- [WHAT IS REQUIRED] Return only that part of the material below which starts with the line containing "now: PinkGoblet" and goes on through the line containing "was: YellowFlowerPot", restated exactly.

- [SUPPLIED ENTRIES]

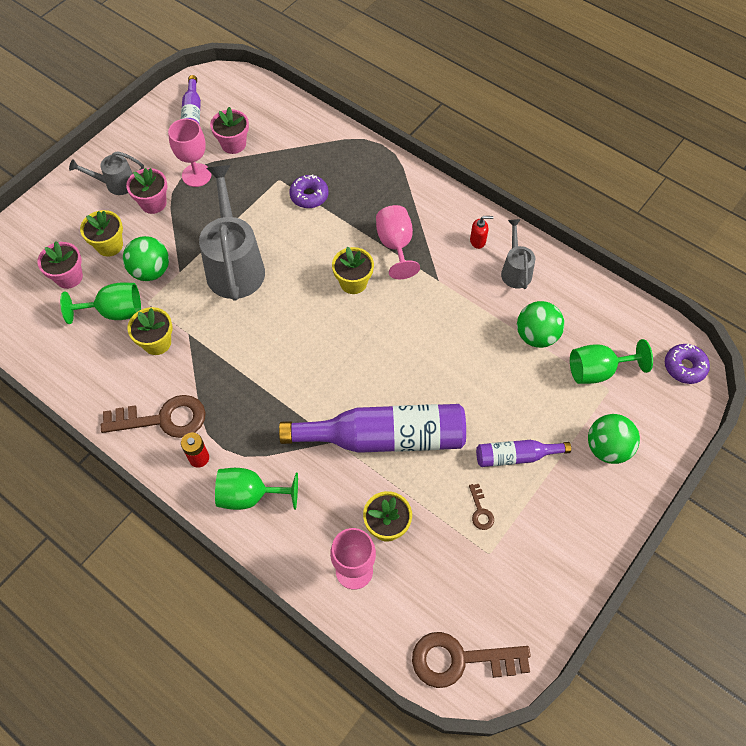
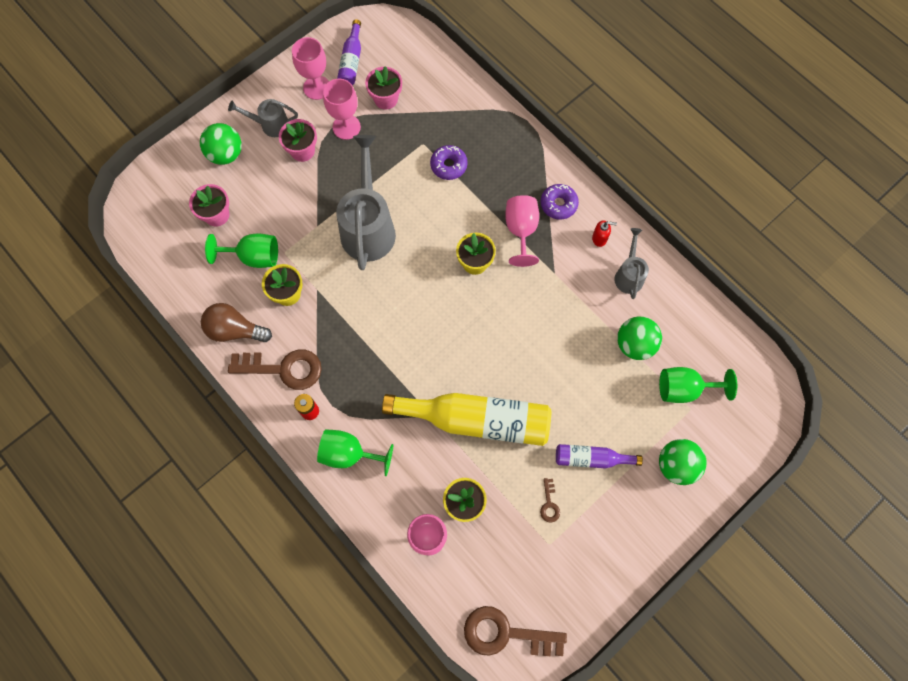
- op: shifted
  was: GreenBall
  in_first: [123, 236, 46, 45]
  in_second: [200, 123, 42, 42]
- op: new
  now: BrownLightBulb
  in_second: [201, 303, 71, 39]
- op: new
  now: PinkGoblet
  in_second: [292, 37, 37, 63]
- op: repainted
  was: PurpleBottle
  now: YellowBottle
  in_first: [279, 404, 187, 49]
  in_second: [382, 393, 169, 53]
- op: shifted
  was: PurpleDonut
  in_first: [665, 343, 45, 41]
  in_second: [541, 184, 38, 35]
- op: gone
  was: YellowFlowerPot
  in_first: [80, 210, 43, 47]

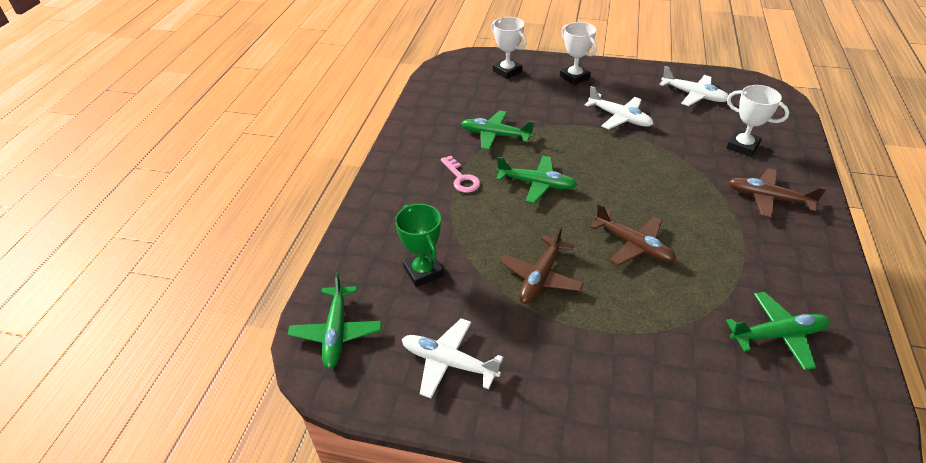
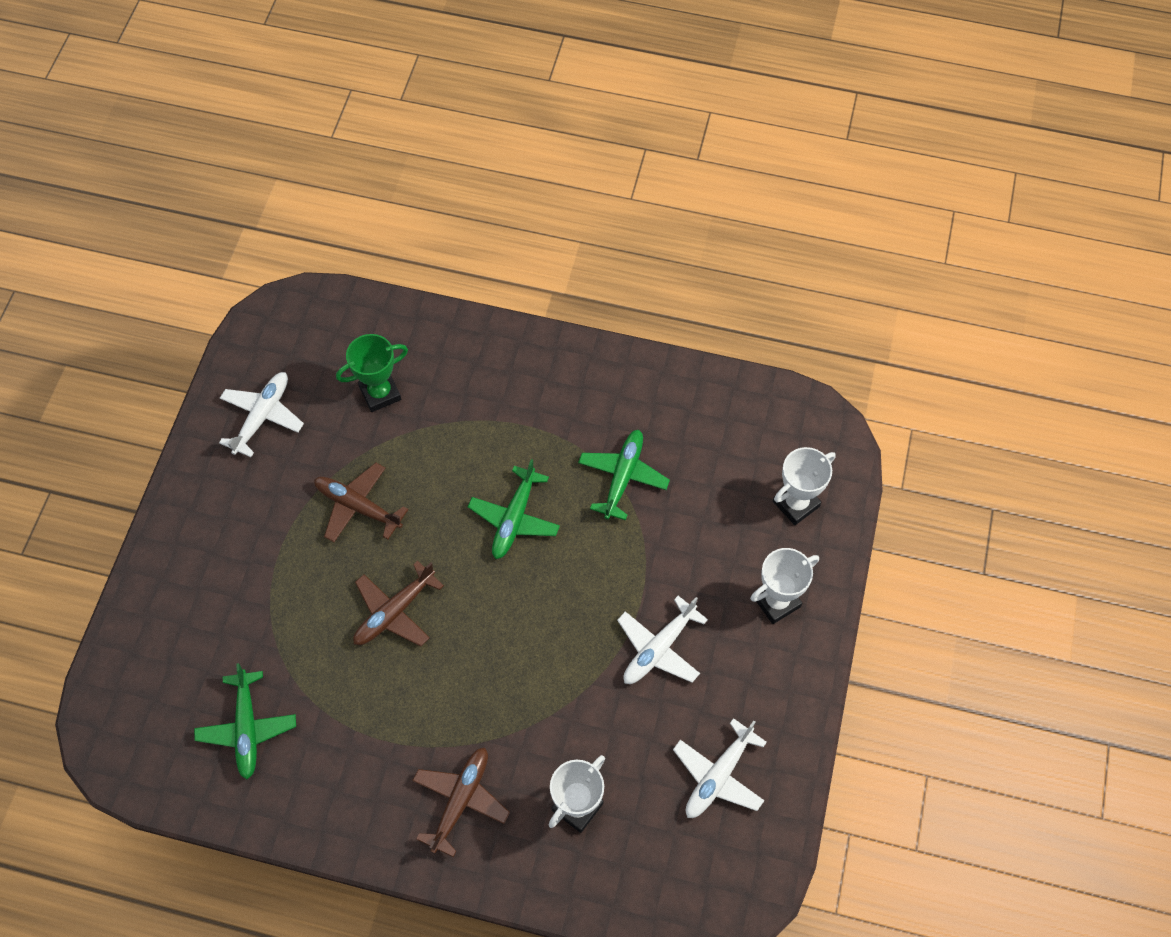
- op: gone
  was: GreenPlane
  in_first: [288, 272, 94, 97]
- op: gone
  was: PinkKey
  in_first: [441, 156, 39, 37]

--

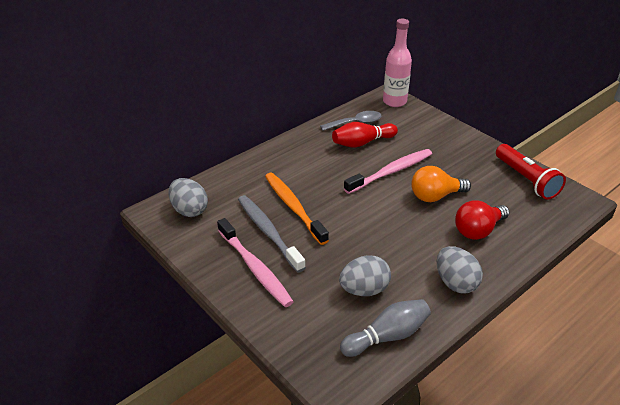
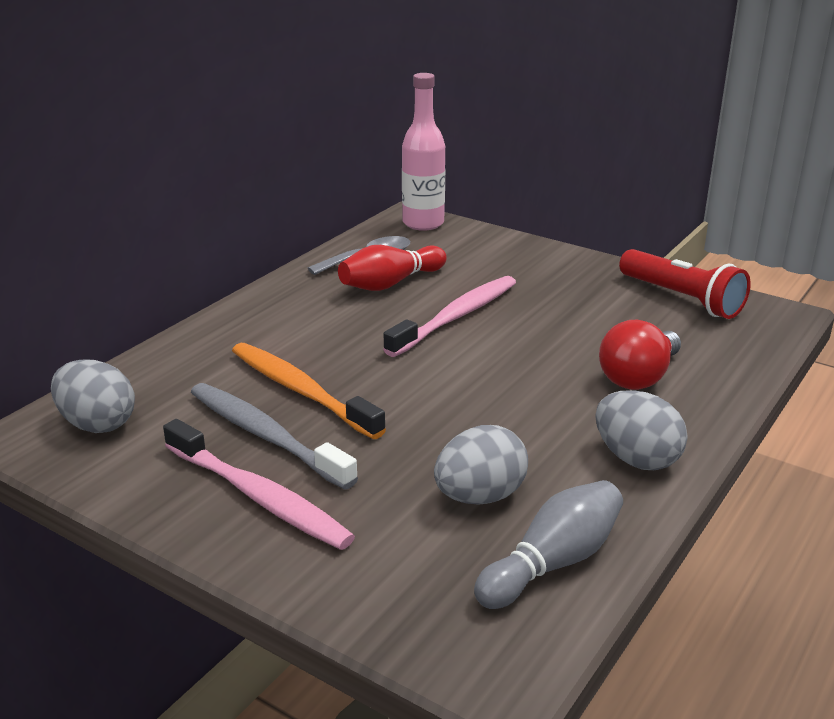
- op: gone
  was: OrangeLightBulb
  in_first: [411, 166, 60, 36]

- [TASK SOLUTION]
  now: PinkGoblet
  in_second: [292, 37, 37, 63]
- op: repainted
  was: PurpleBottle
  now: YellowBottle
  in_first: [279, 404, 187, 49]
  in_second: [382, 393, 169, 53]
- op: shifted
  was: PurpleDonut
  in_first: [665, 343, 45, 41]
  in_second: [541, 184, 38, 35]
- op: gone
  was: YellowFlowerPot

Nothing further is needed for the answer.